Exercise description: Without including any pictures, please copy every entry below exactly.
################
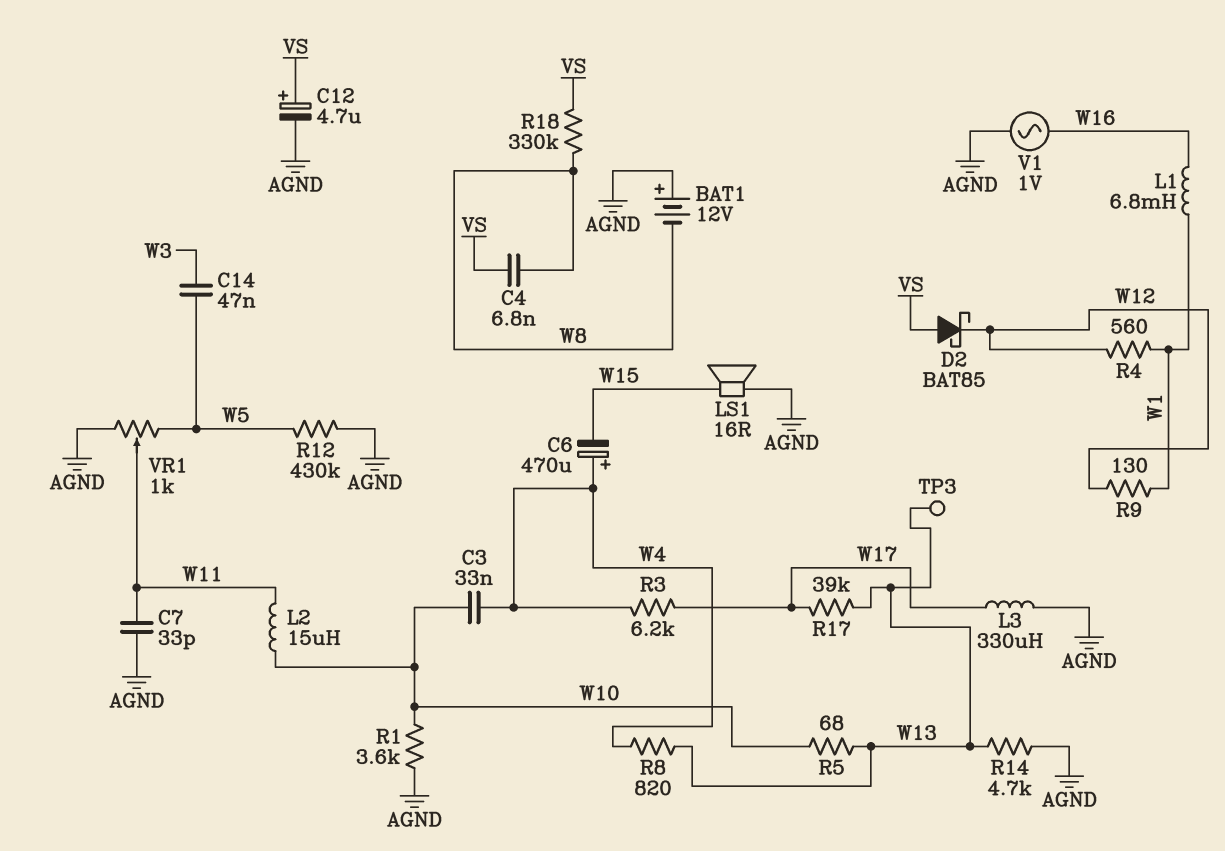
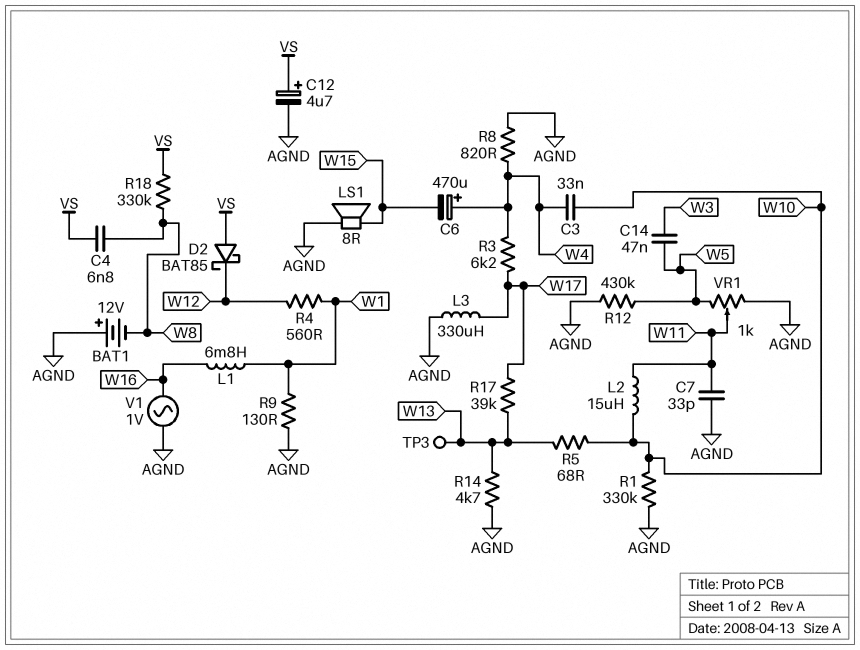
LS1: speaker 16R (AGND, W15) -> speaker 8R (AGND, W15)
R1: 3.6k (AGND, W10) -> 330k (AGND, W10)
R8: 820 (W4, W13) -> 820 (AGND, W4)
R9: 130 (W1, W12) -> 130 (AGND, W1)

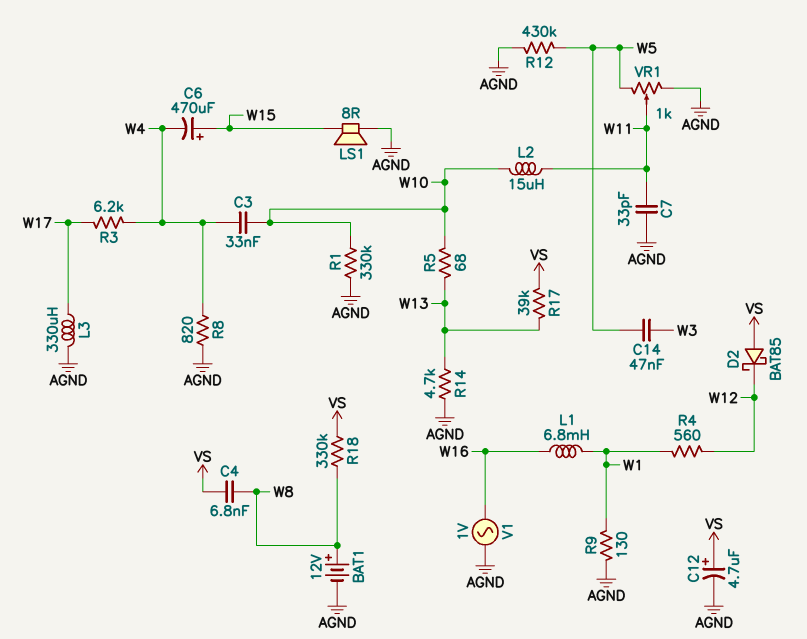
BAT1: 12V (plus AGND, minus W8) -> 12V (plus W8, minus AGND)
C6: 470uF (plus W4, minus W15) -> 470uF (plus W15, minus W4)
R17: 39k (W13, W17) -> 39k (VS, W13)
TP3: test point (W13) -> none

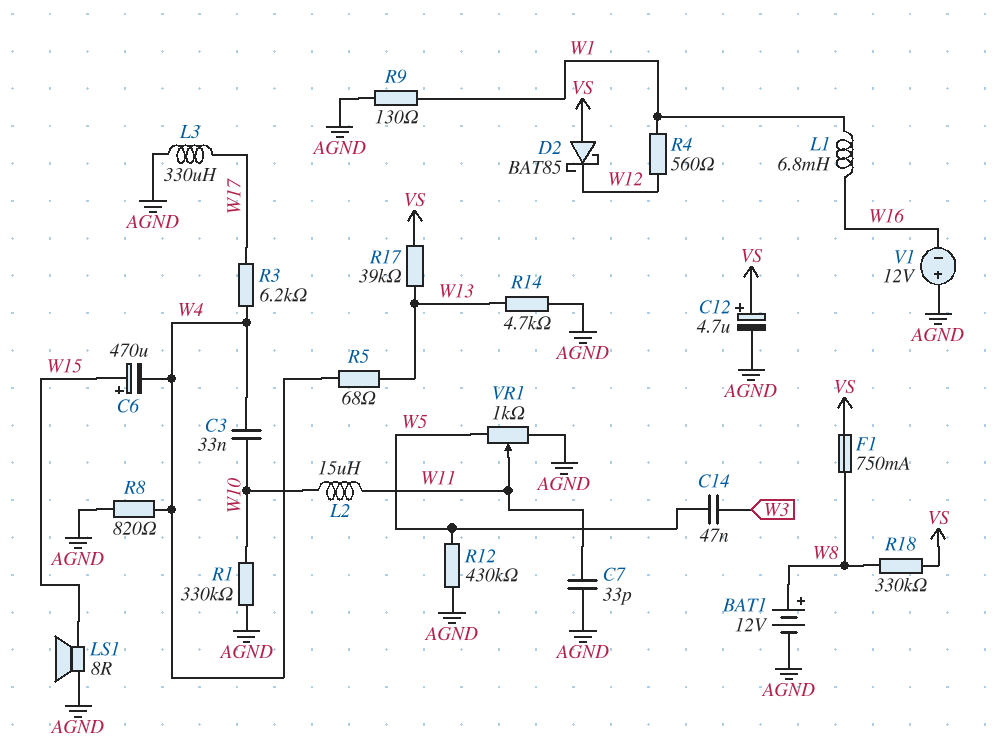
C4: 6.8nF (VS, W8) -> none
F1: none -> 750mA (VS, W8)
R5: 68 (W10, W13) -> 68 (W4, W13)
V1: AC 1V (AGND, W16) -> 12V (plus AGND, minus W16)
################
Expected output:
LS1: speaker 16R (AGND, W15) -> speaker 8R (AGND, W15)
R1: 3.6k (AGND, W10) -> 330k (AGND, W10)
R8: 820 (W4, W13) -> 820 (AGND, W4)
R9: 130 (W1, W12) -> 130 (AGND, W1)

BAT1: 12V (plus AGND, minus W8) -> 12V (plus W8, minus AGND)
C6: 470uF (plus W4, minus W15) -> 470uF (plus W15, minus W4)
R17: 39k (W13, W17) -> 39k (VS, W13)
TP3: test point (W13) -> none

C4: 6.8nF (VS, W8) -> none
F1: none -> 750mA (VS, W8)
R5: 68 (W10, W13) -> 68 (W4, W13)
V1: AC 1V (AGND, W16) -> 12V (plus AGND, minus W16)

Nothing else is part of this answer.